>>>

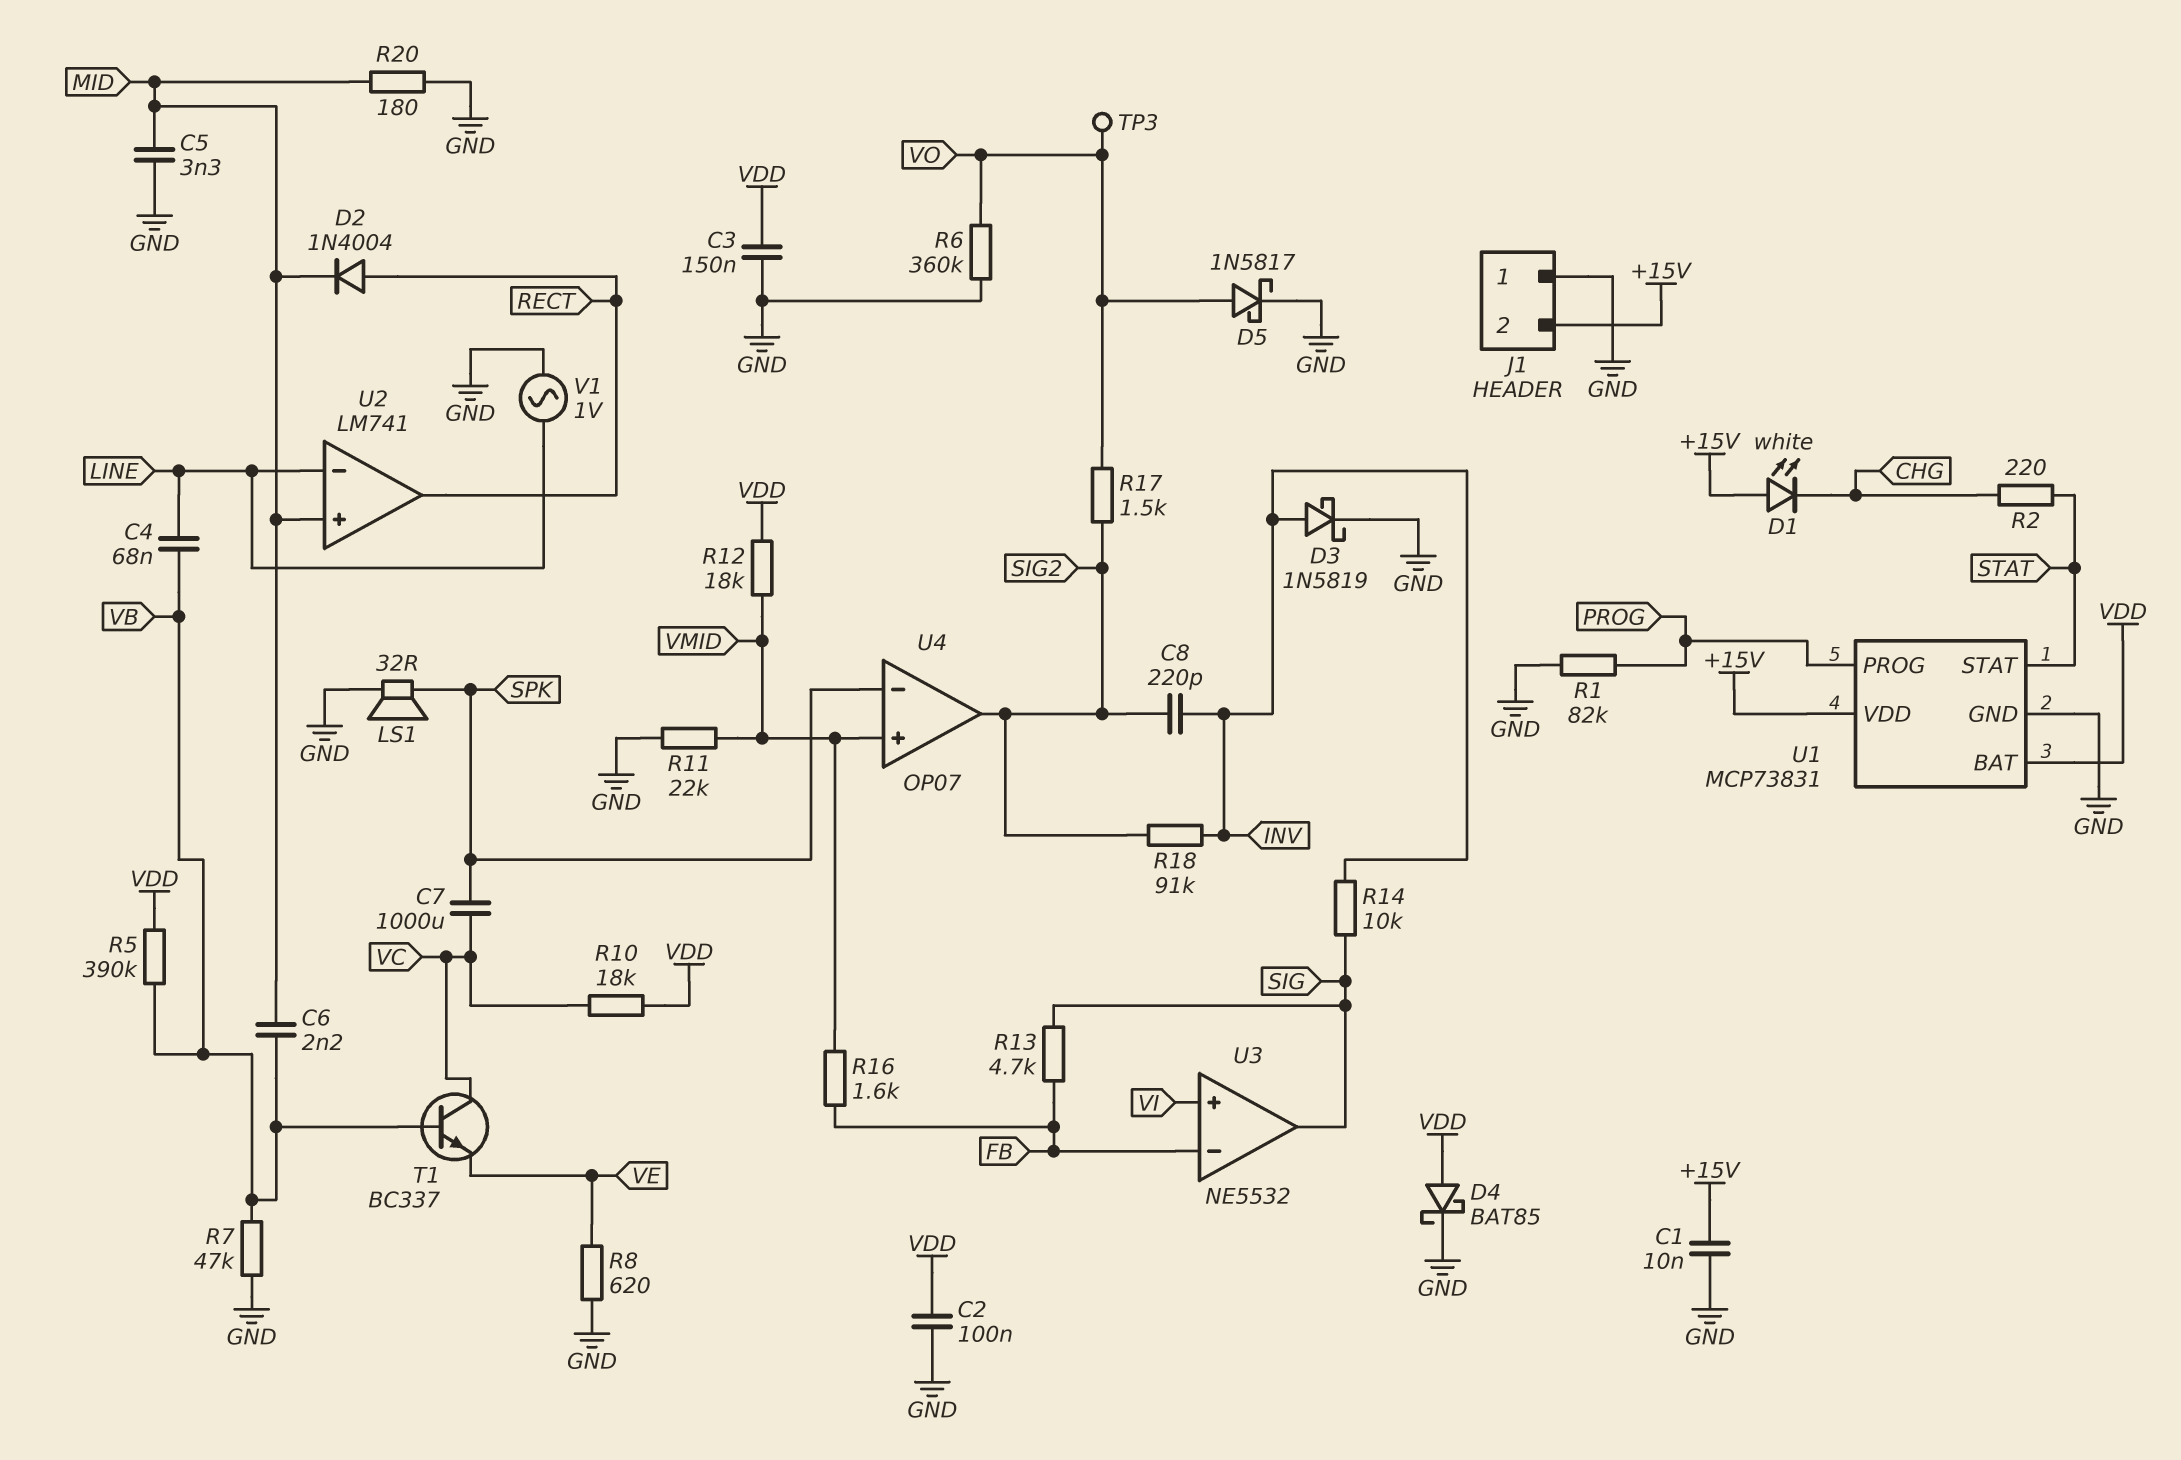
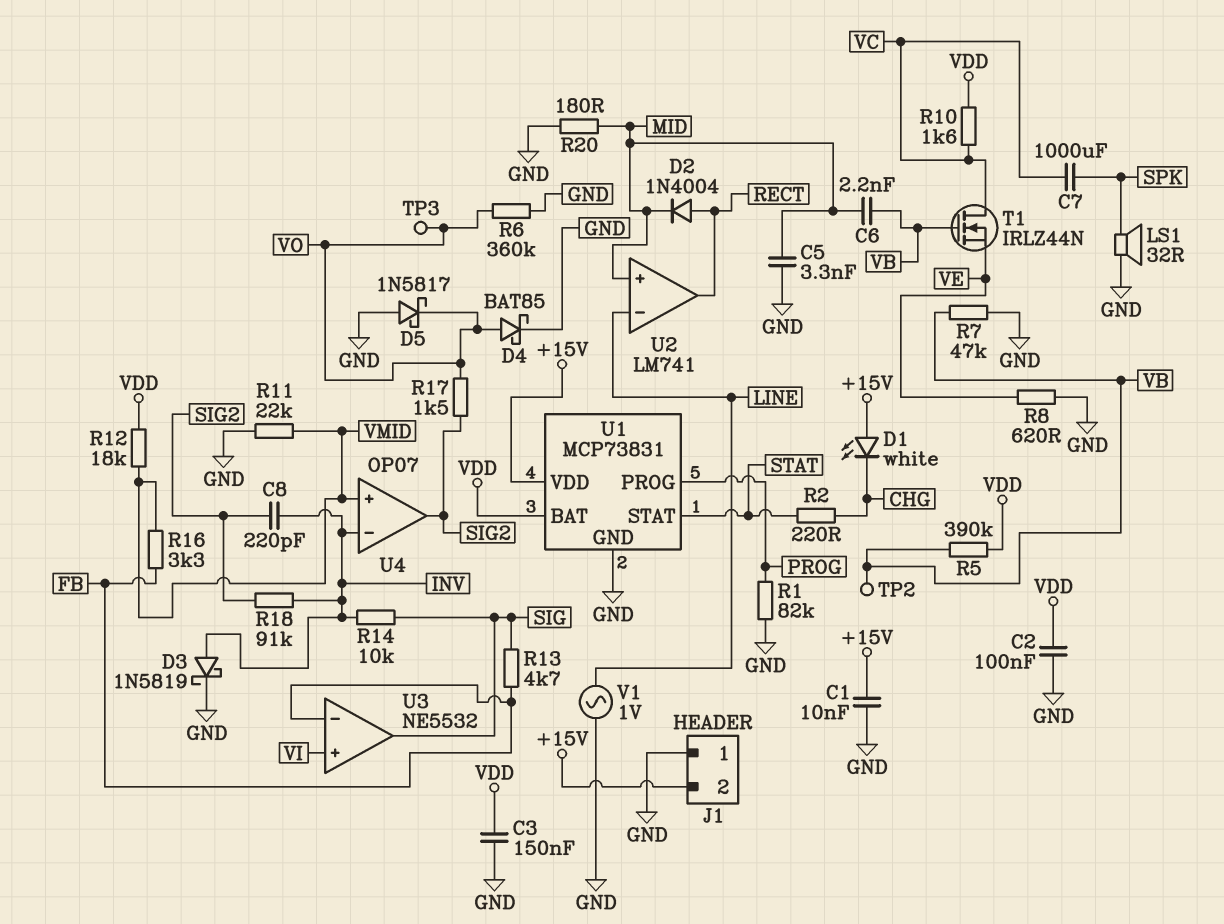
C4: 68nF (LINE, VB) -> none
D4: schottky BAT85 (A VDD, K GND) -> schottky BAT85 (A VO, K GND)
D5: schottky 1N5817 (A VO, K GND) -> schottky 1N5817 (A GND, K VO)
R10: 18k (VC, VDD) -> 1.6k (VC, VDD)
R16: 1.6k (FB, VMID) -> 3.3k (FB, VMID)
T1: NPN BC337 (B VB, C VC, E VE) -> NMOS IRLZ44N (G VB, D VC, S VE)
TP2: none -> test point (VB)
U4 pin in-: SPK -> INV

<<<

Search the entries above for "none". Return every line that has it.

C4: 68nF (LINE, VB) -> none
TP2: none -> test point (VB)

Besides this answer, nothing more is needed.